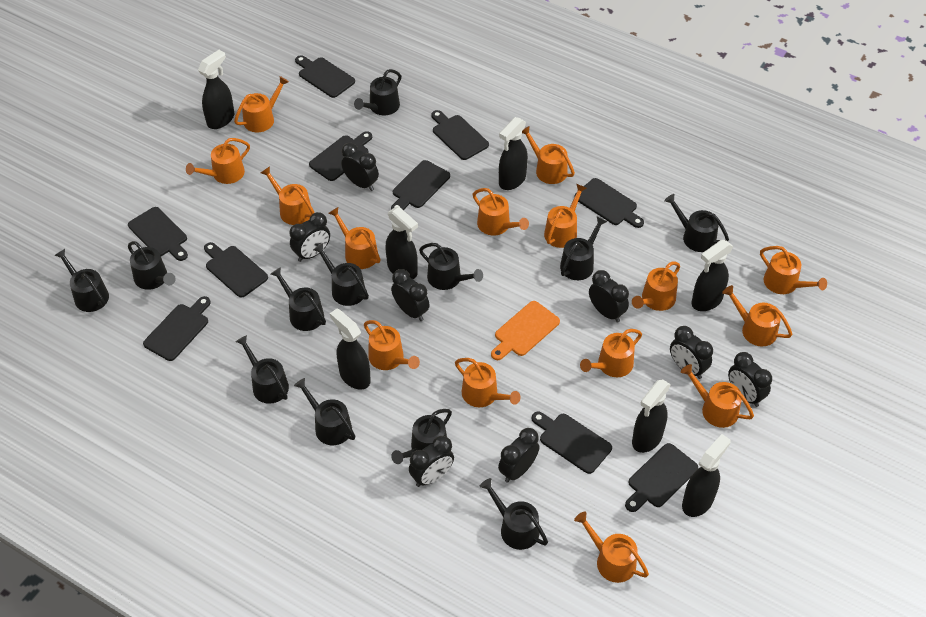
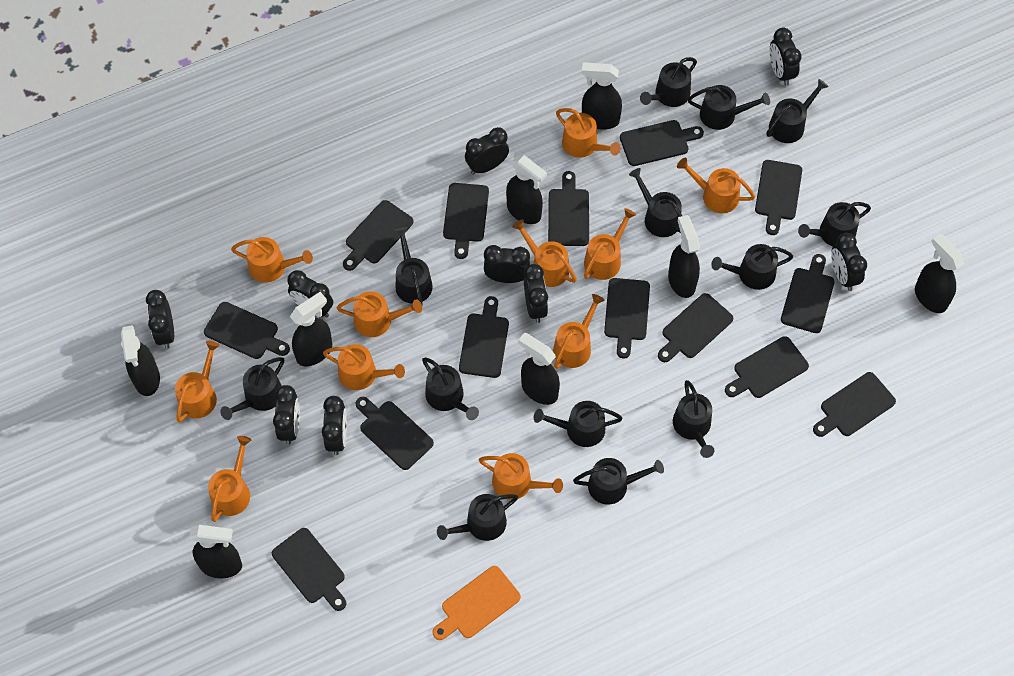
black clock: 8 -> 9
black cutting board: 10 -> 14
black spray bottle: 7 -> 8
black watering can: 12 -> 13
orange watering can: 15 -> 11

■ Task details:
Scan the entries above and show each line that contains the word "black".

■ Solution to the problem:
black clock: 8 -> 9
black cutting board: 10 -> 14
black spray bottle: 7 -> 8
black watering can: 12 -> 13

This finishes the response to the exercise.